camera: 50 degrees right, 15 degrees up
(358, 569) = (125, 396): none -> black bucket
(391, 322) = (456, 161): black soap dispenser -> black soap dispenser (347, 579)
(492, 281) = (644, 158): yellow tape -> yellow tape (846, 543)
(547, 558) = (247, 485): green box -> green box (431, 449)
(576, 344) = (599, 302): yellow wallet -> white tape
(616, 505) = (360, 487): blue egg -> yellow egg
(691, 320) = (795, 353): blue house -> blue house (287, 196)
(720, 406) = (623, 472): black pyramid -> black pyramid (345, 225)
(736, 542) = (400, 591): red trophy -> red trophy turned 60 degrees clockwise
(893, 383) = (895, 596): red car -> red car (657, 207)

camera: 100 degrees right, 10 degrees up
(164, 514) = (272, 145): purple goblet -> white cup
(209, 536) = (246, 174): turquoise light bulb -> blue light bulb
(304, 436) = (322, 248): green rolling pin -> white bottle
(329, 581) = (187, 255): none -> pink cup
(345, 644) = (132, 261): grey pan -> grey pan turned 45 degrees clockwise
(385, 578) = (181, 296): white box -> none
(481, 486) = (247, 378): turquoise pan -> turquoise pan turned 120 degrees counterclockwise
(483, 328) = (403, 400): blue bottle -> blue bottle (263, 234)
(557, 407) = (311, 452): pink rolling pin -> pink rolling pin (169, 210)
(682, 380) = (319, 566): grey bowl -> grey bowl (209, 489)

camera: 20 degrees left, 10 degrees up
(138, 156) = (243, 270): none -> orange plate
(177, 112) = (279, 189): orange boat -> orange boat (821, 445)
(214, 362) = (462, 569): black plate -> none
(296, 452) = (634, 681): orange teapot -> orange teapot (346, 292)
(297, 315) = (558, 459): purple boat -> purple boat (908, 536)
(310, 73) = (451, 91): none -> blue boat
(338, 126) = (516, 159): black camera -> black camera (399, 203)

-=-=-

## Task instructions
In the entries above, identify every line with the word "orange". Copy those lines.

## Answer
(138, 156) = (243, 270): none -> orange plate
(177, 112) = (279, 189): orange boat -> orange boat (821, 445)
(296, 452) = (634, 681): orange teapot -> orange teapot (346, 292)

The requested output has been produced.